Assignment
What lines in the data below mention the string "orange"? Copy them out.

*****

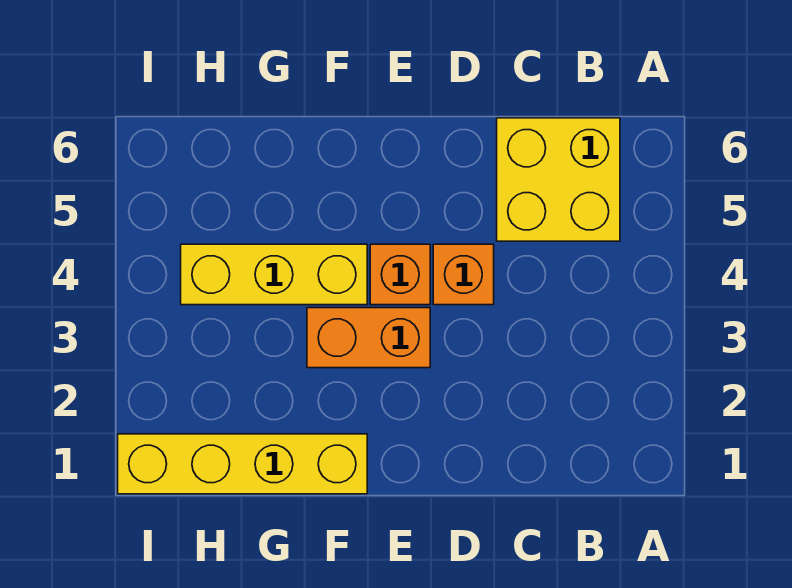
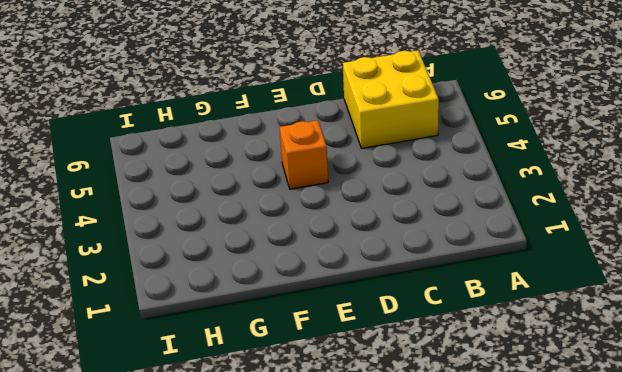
none -> orange brick D4 level 1
none -> orange brick E3:F3 level 1

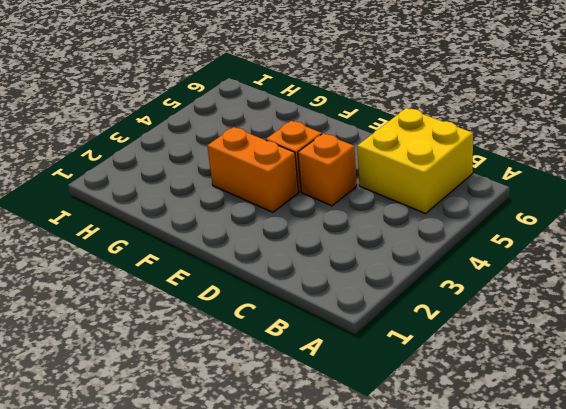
none -> yellow brick F1:I1 level 1
none -> yellow brick F4:H4 level 1

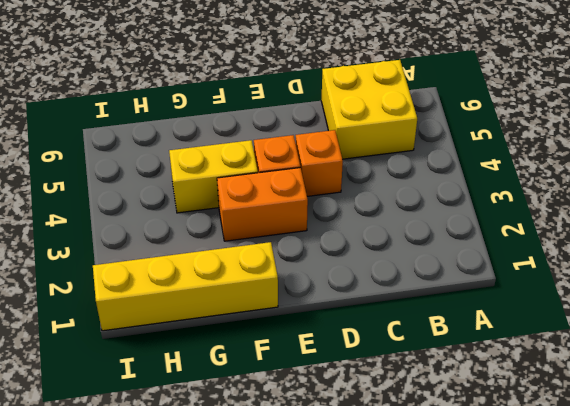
yellow brick F4:G4 level 1 -> yellow brick F4:H4 level 1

*****

Result of the task
none -> orange brick D4 level 1
none -> orange brick E3:F3 level 1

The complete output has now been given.